Scene change data:
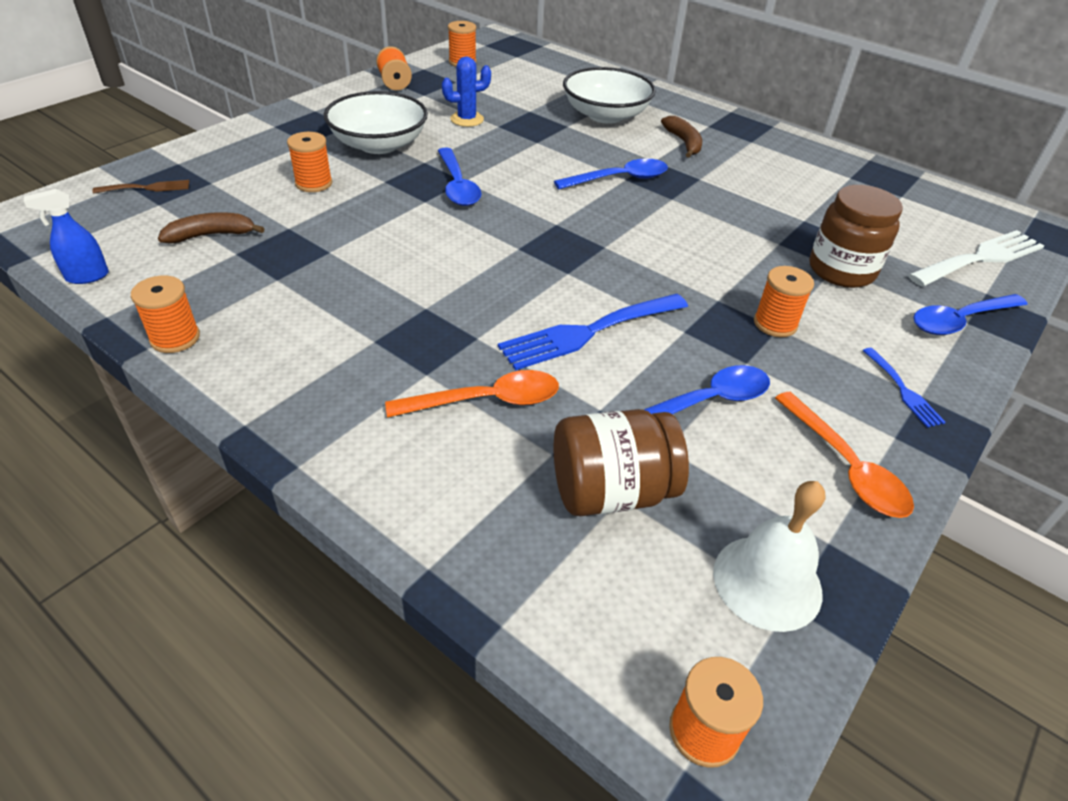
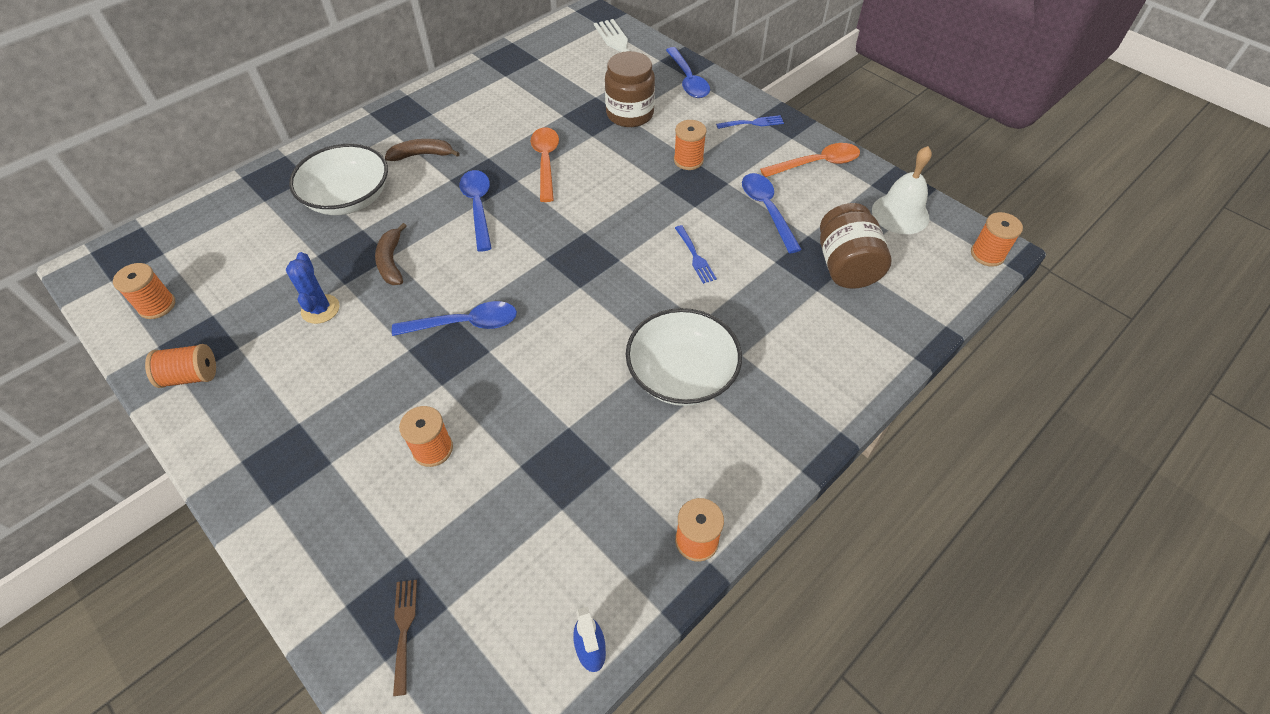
camera: 80 degrees left, 10 degrees up
(211, 235) = (524, 537): brown banana -> brown banana (391, 261)
(379, 144) = (357, 390): white bowl -> white bowl (681, 374)
(486, 401) = (770, 321): orange spoon -> orange spoon (546, 162)
(588, 332) = (695, 256): blue fork -> blue fork, size x0.51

:: Work required ::
Pictures must not appear in the copy, and every record must be restated word for word.

:: Output for this task ::
camera: 80 degrees left, 10 degrees up
(211, 235) = (524, 537): brown banana -> brown banana (391, 261)
(379, 144) = (357, 390): white bowl -> white bowl (681, 374)
(486, 401) = (770, 321): orange spoon -> orange spoon (546, 162)
(588, 332) = (695, 256): blue fork -> blue fork, size x0.51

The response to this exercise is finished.